WHAT THE EXERCISE ASKS:
Please repeat the listing exactly, starting at its first line and stopping after the line that contains "red trapezoid: (239, 718)".

SOURCE DATA:
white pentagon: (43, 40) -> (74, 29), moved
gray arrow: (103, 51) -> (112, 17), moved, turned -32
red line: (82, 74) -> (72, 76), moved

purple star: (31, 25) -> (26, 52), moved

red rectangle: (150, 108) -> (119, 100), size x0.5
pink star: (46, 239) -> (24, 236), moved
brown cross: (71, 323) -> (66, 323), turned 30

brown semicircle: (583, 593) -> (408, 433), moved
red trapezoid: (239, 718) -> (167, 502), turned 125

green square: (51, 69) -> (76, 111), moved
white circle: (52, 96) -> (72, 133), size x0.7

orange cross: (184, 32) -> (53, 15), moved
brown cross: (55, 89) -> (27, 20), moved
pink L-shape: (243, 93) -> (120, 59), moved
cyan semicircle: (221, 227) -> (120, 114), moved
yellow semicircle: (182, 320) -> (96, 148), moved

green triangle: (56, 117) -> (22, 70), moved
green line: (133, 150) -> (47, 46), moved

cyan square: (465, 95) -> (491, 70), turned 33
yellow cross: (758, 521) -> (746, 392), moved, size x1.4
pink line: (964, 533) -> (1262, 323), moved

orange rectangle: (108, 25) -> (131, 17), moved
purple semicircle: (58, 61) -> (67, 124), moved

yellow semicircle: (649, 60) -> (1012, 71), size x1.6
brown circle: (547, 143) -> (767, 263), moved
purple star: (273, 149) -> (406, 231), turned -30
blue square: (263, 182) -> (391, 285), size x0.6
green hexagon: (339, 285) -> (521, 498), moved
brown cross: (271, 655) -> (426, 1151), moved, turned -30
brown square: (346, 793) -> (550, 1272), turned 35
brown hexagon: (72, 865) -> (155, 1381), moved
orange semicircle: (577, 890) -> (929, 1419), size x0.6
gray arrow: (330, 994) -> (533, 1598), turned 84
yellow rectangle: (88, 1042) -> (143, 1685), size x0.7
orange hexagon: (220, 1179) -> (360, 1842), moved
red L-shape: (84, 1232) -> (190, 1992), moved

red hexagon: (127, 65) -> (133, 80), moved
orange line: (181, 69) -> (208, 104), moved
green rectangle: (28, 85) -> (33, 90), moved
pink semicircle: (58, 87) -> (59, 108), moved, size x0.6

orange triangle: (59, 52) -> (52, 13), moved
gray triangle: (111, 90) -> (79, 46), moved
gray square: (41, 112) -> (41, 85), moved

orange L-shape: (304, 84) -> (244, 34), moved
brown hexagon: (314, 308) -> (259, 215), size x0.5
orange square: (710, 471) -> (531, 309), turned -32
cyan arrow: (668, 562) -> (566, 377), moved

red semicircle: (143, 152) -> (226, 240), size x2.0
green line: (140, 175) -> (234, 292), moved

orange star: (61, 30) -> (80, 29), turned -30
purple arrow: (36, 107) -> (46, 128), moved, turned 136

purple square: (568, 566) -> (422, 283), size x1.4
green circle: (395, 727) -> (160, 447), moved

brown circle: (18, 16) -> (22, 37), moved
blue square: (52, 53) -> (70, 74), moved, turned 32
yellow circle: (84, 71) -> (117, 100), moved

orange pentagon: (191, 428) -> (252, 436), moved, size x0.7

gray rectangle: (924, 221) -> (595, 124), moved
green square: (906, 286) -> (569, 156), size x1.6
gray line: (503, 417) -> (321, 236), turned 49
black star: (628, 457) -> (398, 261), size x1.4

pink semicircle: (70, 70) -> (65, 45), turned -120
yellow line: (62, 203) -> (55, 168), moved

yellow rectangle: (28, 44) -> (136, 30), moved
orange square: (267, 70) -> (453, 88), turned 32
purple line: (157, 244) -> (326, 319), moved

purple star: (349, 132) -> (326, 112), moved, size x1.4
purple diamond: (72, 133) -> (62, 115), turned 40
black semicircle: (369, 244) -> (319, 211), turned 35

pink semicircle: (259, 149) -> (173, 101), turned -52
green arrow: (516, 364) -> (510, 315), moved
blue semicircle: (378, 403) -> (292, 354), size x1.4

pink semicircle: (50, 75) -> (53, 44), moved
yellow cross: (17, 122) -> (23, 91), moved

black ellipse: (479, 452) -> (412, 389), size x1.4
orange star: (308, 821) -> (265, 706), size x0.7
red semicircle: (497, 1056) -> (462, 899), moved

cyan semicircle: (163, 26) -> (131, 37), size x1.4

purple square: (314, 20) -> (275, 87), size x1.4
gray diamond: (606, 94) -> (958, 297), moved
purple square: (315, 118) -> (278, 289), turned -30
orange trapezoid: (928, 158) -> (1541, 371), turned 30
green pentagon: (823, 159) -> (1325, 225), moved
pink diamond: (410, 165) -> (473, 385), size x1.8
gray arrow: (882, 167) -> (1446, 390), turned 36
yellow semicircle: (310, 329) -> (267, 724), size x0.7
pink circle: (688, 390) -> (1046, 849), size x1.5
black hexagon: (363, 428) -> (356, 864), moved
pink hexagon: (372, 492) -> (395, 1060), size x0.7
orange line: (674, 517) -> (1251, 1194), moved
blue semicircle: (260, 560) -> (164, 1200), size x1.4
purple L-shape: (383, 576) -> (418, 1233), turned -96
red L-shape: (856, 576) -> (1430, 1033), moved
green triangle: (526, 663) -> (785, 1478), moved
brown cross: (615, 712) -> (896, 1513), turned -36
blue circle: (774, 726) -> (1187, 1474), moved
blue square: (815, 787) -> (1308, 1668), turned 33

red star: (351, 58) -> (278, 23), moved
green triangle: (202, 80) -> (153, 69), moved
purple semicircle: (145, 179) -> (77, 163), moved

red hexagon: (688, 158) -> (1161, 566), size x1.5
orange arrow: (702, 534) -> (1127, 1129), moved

SOLUTION FOR THIS PROBLEM:
white pentagon: (43, 40) -> (74, 29), moved
gray arrow: (103, 51) -> (112, 17), moved, turned -32
red line: (82, 74) -> (72, 76), moved

purple star: (31, 25) -> (26, 52), moved

red rectangle: (150, 108) -> (119, 100), size x0.5
pink star: (46, 239) -> (24, 236), moved
brown cross: (71, 323) -> (66, 323), turned 30

brown semicircle: (583, 593) -> (408, 433), moved
red trapezoid: (239, 718) -> (167, 502), turned 125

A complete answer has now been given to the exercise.